Segment Start: Given information
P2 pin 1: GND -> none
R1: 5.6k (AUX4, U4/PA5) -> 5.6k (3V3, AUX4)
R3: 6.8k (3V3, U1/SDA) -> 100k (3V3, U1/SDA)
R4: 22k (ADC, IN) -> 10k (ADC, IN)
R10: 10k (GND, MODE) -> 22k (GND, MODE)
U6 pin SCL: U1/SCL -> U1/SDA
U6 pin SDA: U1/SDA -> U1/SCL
Segment End: Given information
Segment Start: Given information
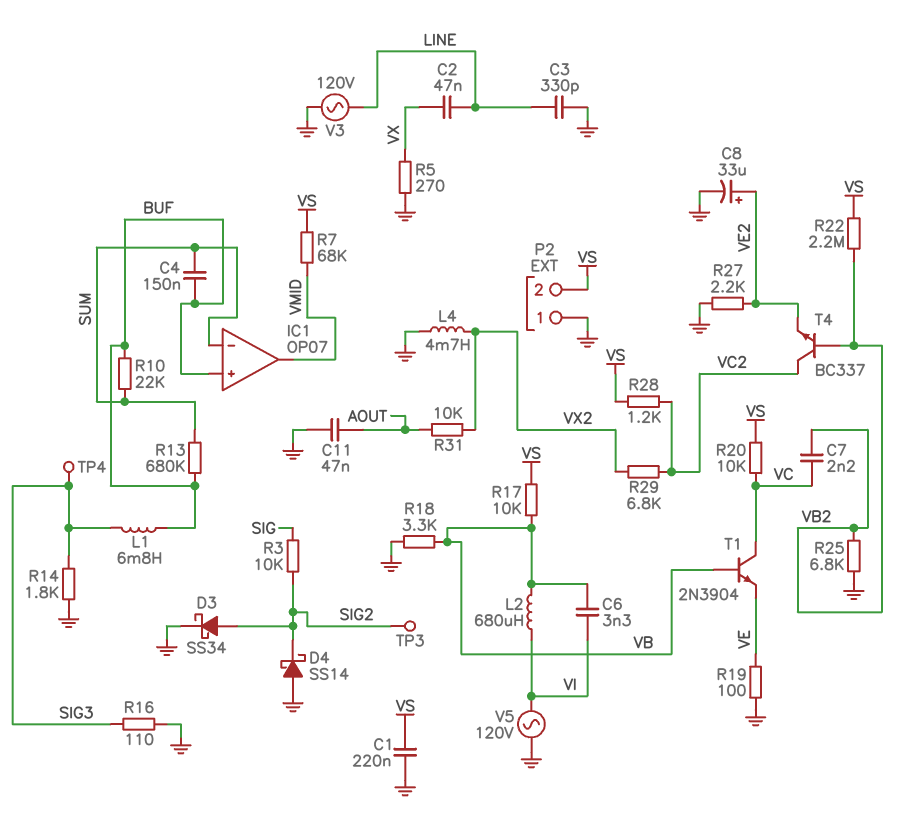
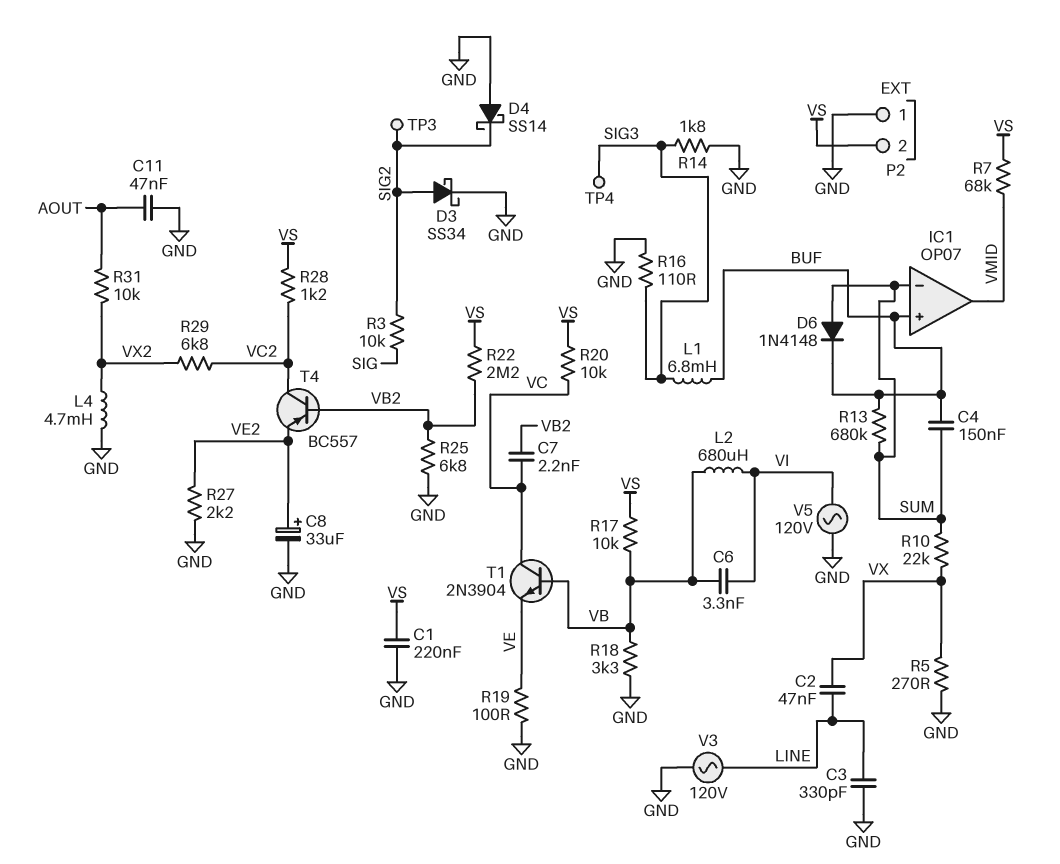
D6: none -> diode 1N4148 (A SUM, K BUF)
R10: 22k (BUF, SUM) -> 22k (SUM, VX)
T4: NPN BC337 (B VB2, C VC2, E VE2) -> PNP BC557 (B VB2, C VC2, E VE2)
Segment End: Given information
Try it:
Show me each line of the listing above with "none" in it.

Answer below:
P2 pin 1: GND -> none
D6: none -> diode 1N4148 (A SUM, K BUF)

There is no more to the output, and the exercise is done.